_Instructions for the task_
Write out each record below exactly, but not the pictures.

_Records provided_
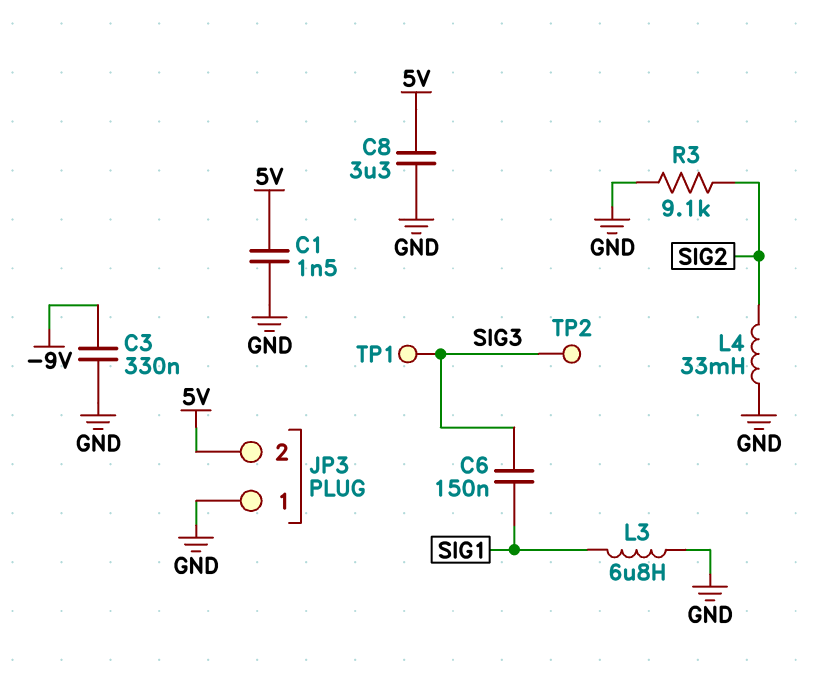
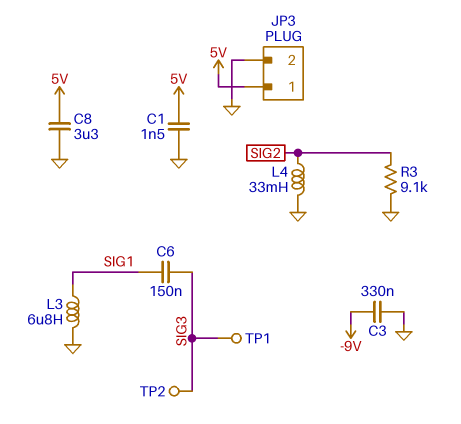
JP3 pin 1: GND -> 5V
JP3 pin 2: 5V -> GND

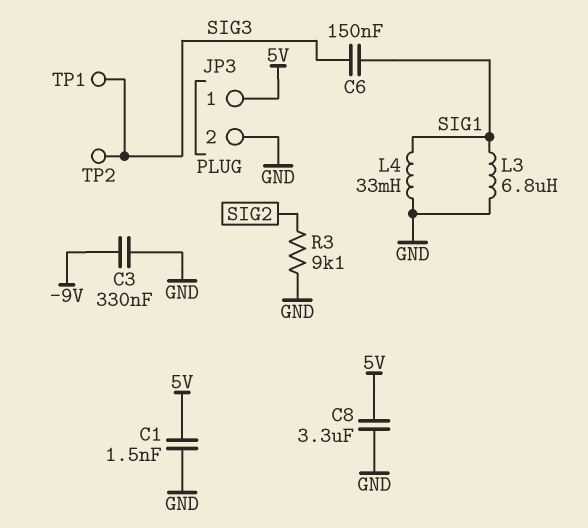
L4: 33mH (GND, SIG2) -> 33mH (GND, SIG1)

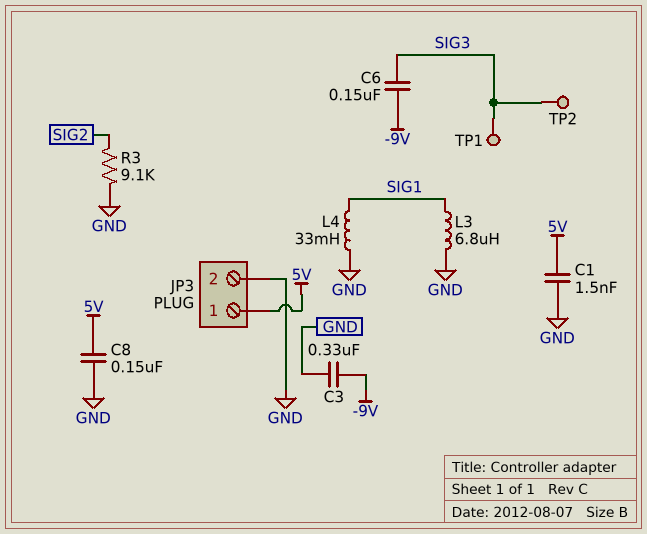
C6: 150nF (SIG1, SIG3) -> 150nF (-9V, SIG3)
C8: 3.3uF (5V, GND) -> 150nF (5V, GND)

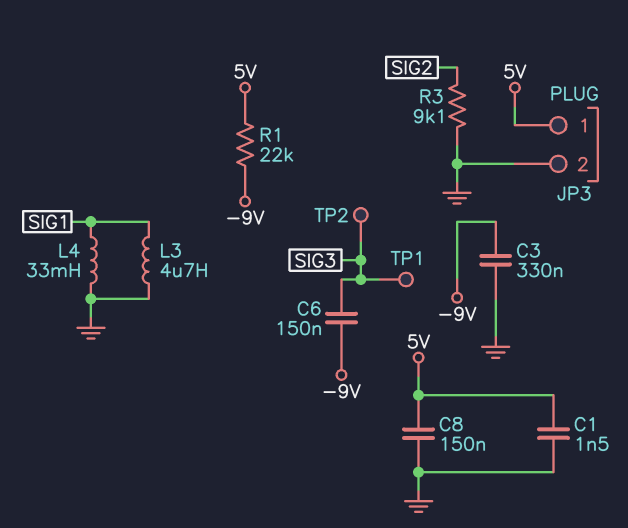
L3: 6.8uH (GND, SIG1) -> 4.7uH (GND, SIG1)
R1: none -> 22k (-9V, 5V)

_Solved problem_
JP3 pin 1: GND -> 5V
JP3 pin 2: 5V -> GND

L4: 33mH (GND, SIG2) -> 33mH (GND, SIG1)

C6: 150nF (SIG1, SIG3) -> 150nF (-9V, SIG3)
C8: 3.3uF (5V, GND) -> 150nF (5V, GND)

L3: 6.8uH (GND, SIG1) -> 4.7uH (GND, SIG1)
R1: none -> 22k (-9V, 5V)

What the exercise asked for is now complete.